_Exercise requirements_: Beginning with the first line and ending with the one containing "(261, 252) = (323, 80): brown plane -> none", copy the lines of the listing below exactly; omit everything else.

Data provided section start

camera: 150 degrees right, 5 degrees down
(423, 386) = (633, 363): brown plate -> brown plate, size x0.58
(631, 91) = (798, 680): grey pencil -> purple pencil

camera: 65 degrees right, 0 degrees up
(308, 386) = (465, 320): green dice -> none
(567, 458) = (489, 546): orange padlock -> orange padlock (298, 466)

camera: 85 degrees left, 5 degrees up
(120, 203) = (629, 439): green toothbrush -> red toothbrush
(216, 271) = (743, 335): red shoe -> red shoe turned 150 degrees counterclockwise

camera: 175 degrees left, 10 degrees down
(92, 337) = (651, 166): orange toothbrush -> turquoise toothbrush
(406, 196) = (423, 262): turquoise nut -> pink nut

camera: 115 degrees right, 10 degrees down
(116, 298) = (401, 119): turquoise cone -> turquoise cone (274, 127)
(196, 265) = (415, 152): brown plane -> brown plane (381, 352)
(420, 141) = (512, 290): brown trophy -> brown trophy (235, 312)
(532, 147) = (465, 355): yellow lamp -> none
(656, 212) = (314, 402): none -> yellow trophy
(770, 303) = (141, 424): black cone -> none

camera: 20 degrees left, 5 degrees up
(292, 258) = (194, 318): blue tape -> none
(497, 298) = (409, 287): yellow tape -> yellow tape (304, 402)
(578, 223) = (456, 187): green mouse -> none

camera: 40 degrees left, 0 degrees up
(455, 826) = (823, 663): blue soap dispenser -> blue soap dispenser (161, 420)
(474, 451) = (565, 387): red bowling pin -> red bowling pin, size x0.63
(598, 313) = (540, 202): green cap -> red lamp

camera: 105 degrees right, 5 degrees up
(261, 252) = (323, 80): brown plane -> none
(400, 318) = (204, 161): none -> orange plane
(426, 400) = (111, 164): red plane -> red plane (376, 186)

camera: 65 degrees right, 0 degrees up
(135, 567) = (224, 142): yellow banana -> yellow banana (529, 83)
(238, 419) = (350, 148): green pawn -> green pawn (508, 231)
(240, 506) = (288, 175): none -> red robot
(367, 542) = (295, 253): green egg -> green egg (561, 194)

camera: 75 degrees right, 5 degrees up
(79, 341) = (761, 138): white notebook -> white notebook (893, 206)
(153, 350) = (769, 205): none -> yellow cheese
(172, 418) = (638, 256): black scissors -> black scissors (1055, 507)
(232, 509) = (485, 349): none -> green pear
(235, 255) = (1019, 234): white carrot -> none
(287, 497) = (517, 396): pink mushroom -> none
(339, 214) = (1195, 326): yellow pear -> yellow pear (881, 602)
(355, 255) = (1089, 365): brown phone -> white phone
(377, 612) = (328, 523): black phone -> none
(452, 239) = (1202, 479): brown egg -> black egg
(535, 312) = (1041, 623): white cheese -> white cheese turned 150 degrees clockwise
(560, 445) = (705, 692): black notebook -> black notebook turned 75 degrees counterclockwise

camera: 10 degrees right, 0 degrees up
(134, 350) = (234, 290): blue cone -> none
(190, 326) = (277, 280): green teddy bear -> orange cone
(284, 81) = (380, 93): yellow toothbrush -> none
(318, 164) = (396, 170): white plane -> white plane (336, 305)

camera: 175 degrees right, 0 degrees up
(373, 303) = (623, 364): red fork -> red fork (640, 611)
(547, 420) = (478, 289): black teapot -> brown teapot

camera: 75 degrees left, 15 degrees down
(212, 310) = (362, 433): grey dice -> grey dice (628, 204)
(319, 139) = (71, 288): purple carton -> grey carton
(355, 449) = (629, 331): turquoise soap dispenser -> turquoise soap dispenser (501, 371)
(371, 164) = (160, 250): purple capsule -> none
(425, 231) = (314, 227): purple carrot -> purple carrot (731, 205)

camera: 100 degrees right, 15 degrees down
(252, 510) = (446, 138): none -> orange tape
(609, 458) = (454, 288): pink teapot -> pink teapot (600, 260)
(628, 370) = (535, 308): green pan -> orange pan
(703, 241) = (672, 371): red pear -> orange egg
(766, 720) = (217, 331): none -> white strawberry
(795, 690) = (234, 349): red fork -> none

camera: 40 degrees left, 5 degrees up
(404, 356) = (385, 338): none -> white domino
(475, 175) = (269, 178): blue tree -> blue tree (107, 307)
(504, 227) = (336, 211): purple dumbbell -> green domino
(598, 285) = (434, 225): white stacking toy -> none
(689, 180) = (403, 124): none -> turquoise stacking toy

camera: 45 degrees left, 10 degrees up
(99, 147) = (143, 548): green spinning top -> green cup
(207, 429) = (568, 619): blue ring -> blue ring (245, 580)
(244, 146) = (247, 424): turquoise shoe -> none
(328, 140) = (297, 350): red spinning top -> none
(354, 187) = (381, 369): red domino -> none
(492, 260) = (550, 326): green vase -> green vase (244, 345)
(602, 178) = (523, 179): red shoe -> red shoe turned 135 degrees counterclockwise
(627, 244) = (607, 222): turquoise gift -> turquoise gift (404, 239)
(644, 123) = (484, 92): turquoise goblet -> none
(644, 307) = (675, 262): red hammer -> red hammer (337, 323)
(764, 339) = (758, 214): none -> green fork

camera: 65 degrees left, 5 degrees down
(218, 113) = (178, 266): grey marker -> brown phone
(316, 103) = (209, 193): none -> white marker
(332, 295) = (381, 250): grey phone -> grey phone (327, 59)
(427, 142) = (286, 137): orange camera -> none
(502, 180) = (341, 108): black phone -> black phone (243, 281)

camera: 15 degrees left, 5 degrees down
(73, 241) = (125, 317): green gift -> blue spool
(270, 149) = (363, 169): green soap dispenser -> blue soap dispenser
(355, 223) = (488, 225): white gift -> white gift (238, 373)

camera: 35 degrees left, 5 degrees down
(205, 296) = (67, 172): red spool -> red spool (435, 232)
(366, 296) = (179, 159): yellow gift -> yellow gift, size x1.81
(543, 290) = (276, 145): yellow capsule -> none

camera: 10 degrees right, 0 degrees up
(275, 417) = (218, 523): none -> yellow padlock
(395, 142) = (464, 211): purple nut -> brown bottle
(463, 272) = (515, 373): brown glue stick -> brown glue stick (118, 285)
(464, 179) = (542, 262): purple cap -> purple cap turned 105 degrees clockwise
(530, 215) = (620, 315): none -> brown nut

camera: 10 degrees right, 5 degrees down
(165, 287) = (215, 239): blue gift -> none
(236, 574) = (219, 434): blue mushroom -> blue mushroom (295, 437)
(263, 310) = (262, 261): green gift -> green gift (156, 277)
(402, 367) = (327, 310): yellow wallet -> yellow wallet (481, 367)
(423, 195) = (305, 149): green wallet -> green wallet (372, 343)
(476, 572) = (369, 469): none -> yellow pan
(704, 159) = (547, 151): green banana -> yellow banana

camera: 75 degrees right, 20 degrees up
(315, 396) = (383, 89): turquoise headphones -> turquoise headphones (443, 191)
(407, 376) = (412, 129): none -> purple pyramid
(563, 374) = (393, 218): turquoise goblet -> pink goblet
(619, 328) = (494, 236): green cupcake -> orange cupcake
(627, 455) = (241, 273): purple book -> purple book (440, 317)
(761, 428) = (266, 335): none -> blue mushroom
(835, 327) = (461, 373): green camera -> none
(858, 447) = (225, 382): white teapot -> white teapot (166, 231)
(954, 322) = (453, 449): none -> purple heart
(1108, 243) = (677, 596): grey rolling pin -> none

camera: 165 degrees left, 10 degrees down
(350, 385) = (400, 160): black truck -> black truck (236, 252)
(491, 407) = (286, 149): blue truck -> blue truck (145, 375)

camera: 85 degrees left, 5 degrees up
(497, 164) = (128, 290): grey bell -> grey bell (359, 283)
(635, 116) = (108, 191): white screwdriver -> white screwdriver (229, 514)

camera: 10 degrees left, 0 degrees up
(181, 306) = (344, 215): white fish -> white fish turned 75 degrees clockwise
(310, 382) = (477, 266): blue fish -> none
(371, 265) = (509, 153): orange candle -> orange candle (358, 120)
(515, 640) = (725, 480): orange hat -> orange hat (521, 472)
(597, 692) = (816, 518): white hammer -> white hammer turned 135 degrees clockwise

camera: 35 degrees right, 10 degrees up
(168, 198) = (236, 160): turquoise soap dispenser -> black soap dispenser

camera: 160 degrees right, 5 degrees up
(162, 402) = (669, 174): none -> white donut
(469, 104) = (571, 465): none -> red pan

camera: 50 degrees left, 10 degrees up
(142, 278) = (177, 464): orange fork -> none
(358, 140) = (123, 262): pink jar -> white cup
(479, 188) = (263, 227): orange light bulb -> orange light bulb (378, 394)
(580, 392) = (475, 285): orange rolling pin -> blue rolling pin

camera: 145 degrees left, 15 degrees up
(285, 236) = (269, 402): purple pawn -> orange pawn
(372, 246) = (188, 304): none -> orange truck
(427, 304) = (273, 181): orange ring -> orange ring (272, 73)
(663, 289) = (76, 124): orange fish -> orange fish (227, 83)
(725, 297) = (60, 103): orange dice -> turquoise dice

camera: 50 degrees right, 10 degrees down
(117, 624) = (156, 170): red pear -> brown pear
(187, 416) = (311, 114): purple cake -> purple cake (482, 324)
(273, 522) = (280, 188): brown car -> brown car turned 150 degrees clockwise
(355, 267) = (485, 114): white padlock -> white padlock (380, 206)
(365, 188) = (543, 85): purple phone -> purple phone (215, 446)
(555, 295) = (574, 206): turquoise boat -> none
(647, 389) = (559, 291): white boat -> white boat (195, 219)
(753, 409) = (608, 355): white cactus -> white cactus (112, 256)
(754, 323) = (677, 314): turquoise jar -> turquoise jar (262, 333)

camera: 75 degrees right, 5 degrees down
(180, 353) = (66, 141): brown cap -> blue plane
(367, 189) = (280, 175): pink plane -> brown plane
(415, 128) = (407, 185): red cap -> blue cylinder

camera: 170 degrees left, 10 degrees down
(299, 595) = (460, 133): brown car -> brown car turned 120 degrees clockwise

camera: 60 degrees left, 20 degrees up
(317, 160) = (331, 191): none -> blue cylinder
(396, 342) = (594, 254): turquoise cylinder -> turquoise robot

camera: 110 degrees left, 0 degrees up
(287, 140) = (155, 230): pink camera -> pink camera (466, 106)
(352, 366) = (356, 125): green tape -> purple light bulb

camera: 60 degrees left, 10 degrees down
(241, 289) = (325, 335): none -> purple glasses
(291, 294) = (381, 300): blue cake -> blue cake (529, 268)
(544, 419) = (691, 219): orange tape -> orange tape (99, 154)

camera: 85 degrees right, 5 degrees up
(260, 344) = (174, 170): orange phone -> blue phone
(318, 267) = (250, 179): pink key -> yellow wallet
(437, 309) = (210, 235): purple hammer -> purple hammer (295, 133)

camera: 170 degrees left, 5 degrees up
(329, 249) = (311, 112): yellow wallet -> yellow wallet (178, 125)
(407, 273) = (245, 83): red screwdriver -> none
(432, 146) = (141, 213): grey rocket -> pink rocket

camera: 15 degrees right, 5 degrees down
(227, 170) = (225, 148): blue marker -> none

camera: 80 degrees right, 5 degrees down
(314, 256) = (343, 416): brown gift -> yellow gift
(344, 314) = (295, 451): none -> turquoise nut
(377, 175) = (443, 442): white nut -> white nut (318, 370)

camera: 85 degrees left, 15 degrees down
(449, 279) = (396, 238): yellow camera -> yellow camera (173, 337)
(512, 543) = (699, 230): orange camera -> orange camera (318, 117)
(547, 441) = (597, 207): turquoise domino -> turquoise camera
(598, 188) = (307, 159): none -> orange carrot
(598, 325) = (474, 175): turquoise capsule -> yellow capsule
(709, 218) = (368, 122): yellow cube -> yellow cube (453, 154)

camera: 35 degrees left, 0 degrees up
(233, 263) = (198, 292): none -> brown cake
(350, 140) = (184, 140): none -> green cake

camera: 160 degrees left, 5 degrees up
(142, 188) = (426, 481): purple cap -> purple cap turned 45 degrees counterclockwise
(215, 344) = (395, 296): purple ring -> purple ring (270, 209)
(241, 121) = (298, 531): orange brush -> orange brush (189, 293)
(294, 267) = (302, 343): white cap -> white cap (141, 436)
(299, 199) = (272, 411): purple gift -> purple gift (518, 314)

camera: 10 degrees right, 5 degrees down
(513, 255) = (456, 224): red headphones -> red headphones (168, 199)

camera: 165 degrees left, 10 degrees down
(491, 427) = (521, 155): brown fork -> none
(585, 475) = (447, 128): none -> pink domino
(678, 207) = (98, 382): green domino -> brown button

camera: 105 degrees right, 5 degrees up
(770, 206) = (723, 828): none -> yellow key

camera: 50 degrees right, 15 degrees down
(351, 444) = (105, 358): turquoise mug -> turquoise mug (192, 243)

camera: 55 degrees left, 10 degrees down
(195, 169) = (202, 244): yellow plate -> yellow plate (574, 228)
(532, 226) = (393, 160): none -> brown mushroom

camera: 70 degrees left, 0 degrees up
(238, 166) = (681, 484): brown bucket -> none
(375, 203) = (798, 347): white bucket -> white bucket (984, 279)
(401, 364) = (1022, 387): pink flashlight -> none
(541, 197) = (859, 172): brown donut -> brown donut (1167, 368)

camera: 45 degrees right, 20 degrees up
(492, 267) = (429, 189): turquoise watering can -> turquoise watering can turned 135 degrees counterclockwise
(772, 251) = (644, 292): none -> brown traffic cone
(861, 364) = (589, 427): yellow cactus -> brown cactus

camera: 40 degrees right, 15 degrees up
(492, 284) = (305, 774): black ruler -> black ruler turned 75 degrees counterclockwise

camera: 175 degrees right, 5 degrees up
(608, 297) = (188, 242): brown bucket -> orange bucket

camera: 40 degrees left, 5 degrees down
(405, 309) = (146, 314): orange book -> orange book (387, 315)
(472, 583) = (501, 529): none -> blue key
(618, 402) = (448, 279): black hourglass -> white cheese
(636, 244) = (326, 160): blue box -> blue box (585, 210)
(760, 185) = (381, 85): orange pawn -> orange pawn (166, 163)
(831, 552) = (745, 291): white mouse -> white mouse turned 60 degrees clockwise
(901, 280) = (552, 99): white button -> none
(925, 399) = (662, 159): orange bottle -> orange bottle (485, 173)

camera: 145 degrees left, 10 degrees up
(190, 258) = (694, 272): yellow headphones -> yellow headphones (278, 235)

Data provided section end

_Answer section_:
camera: 150 degrees right, 5 degrees down
(423, 386) = (633, 363): brown plate -> brown plate, size x0.58
(631, 91) = (798, 680): grey pencil -> purple pencil

camera: 65 degrees right, 0 degrees up
(308, 386) = (465, 320): green dice -> none
(567, 458) = (489, 546): orange padlock -> orange padlock (298, 466)

camera: 85 degrees left, 5 degrees up
(120, 203) = (629, 439): green toothbrush -> red toothbrush
(216, 271) = (743, 335): red shoe -> red shoe turned 150 degrees counterclockwise

camera: 175 degrees left, 10 degrees down
(92, 337) = (651, 166): orange toothbrush -> turquoise toothbrush
(406, 196) = (423, 262): turquoise nut -> pink nut

camera: 115 degrees right, 10 degrees down
(116, 298) = (401, 119): turquoise cone -> turquoise cone (274, 127)
(196, 265) = (415, 152): brown plane -> brown plane (381, 352)
(420, 141) = (512, 290): brown trophy -> brown trophy (235, 312)
(532, 147) = (465, 355): yellow lamp -> none
(656, 212) = (314, 402): none -> yellow trophy
(770, 303) = (141, 424): black cone -> none

camera: 20 degrees left, 5 degrees up
(292, 258) = (194, 318): blue tape -> none
(497, 298) = (409, 287): yellow tape -> yellow tape (304, 402)
(578, 223) = (456, 187): green mouse -> none

camera: 40 degrees left, 0 degrees up
(455, 826) = (823, 663): blue soap dispenser -> blue soap dispenser (161, 420)
(474, 451) = (565, 387): red bowling pin -> red bowling pin, size x0.63
(598, 313) = (540, 202): green cap -> red lamp

camera: 105 degrees right, 5 degrees up
(261, 252) = (323, 80): brown plane -> none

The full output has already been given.